# INPUT DATA

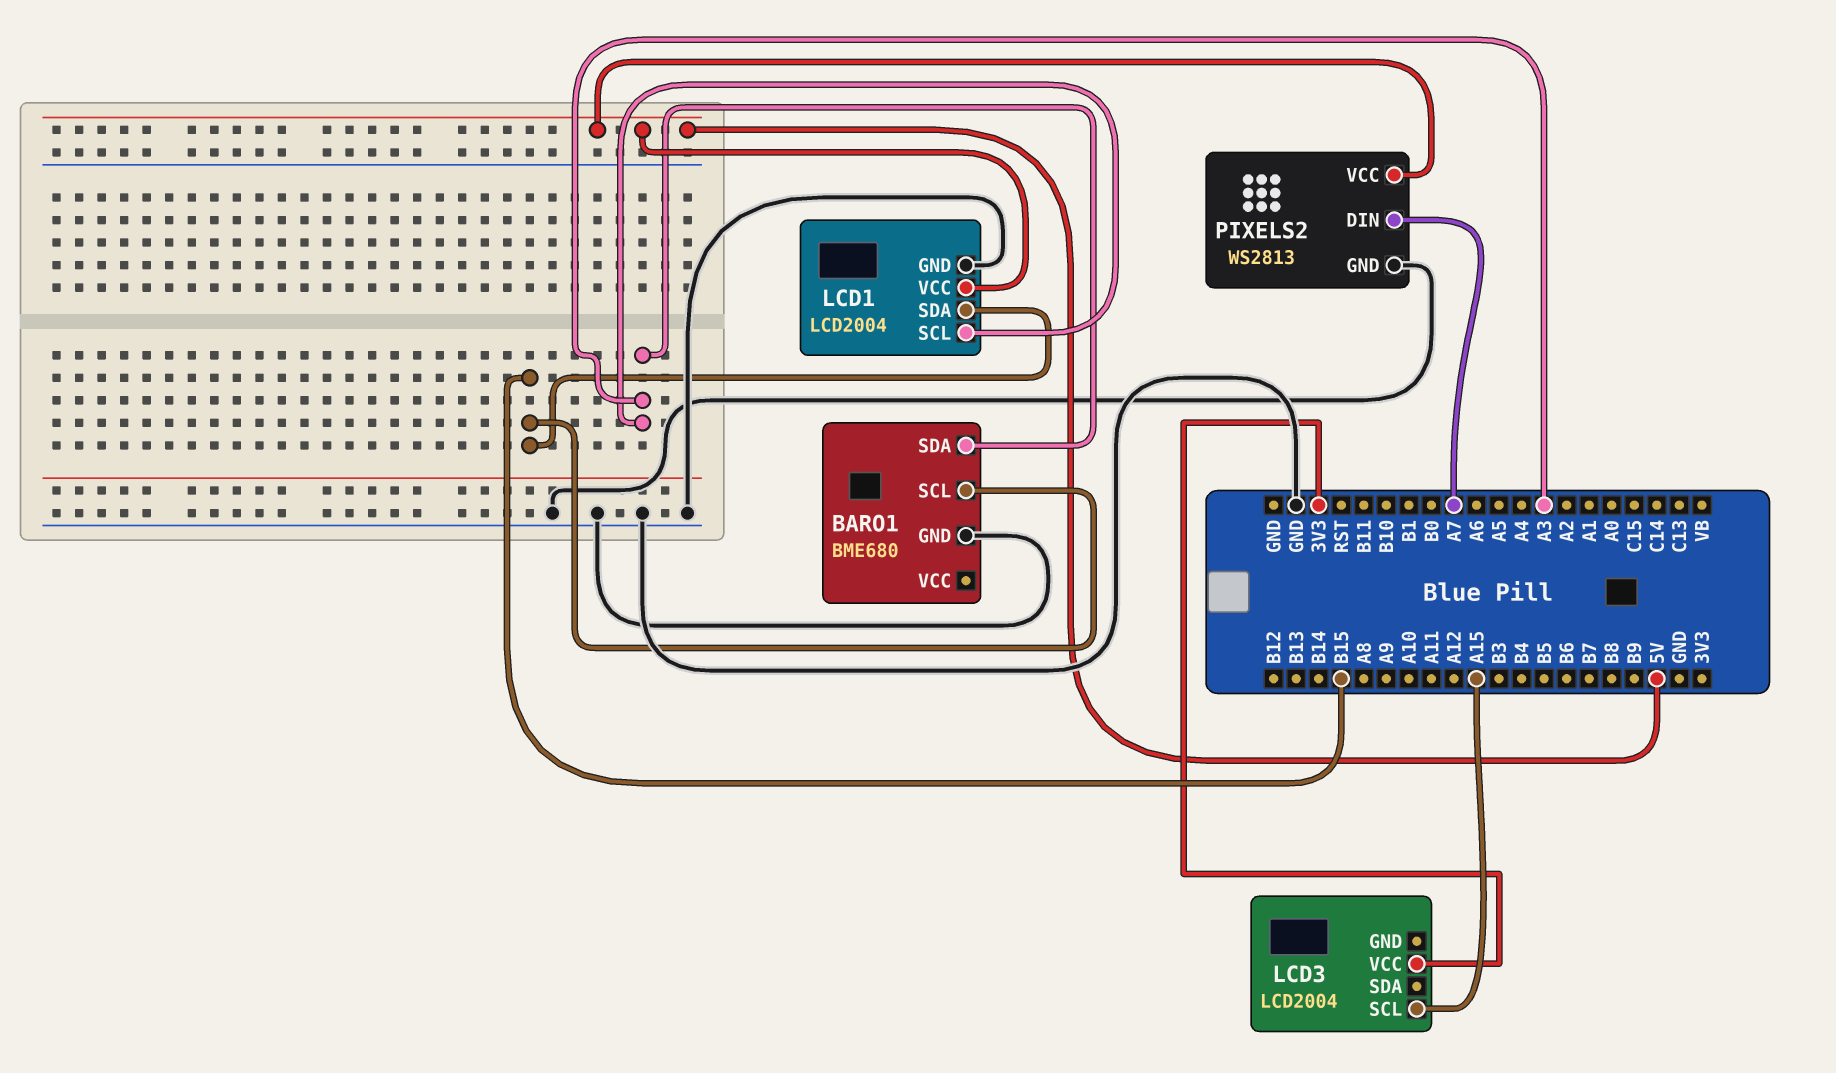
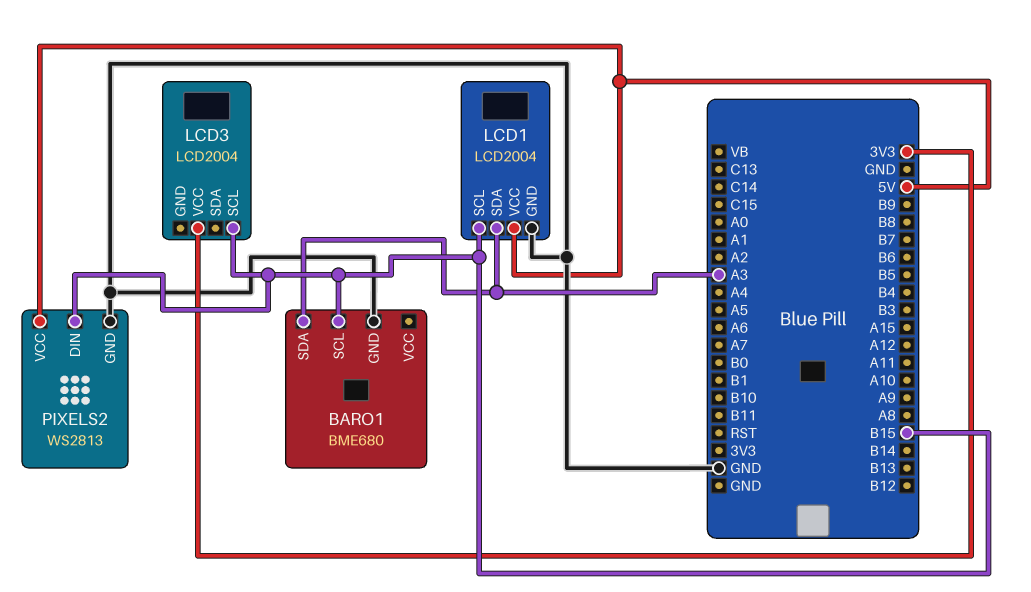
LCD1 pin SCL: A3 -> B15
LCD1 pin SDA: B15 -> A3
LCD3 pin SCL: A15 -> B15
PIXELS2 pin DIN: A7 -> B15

==

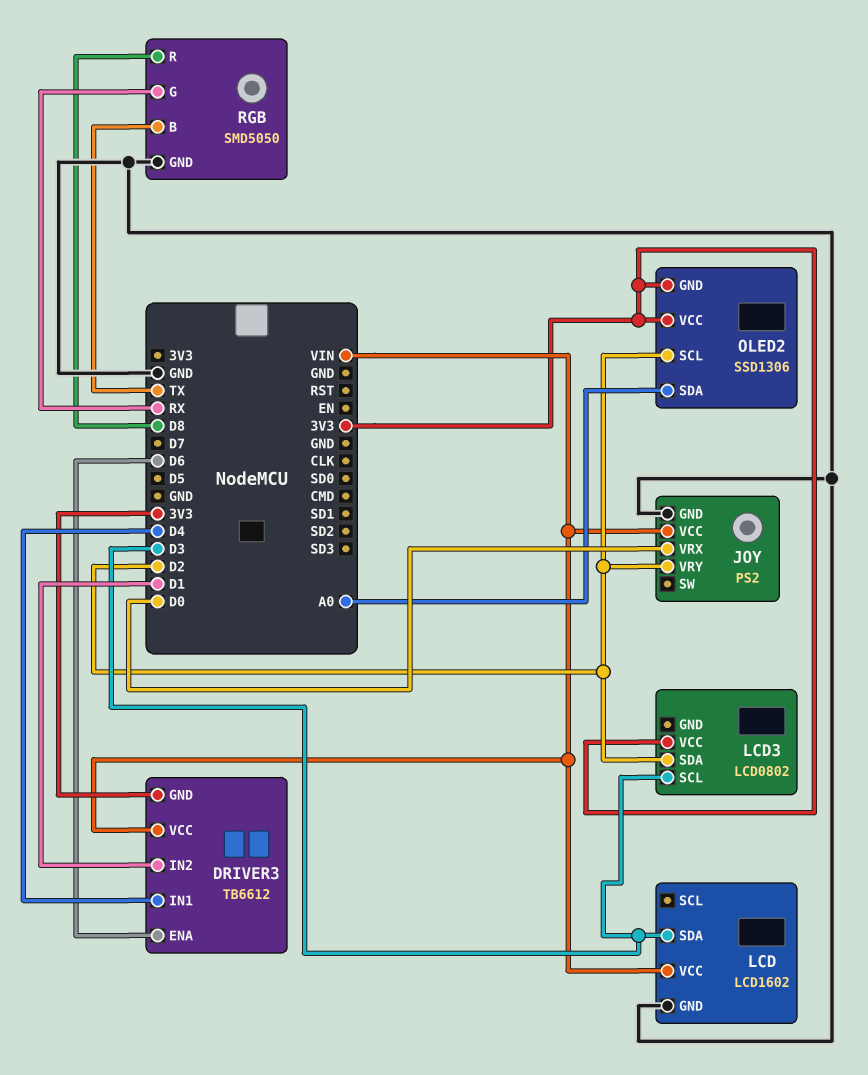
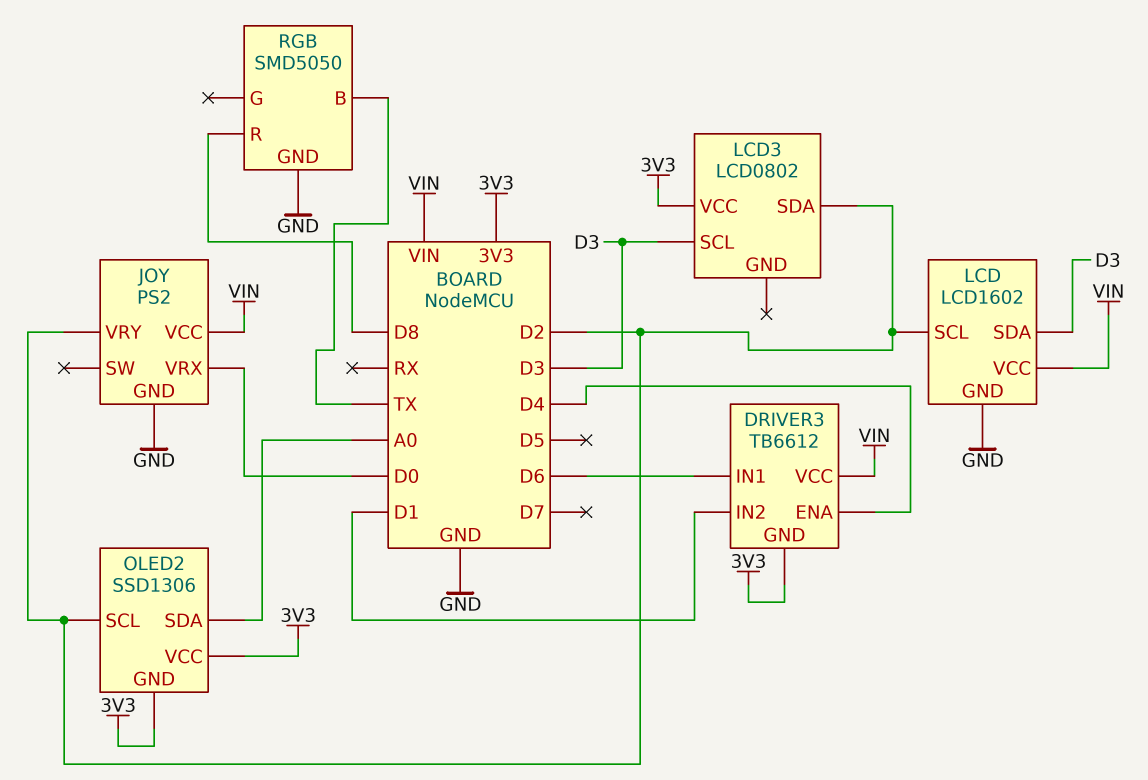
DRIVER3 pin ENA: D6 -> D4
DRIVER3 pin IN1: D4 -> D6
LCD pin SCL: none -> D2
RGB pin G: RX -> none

# ASSIGNED TASK
Please, from the material above, copy only the lines from the line with "LCD1 pin SDA: B15 -> A3" up to and including the line with "PIXELS2 pin DIN: A7 -> B15", exactly as written.

# WRITTEN SOLUTION
LCD1 pin SDA: B15 -> A3
LCD3 pin SCL: A15 -> B15
PIXELS2 pin DIN: A7 -> B15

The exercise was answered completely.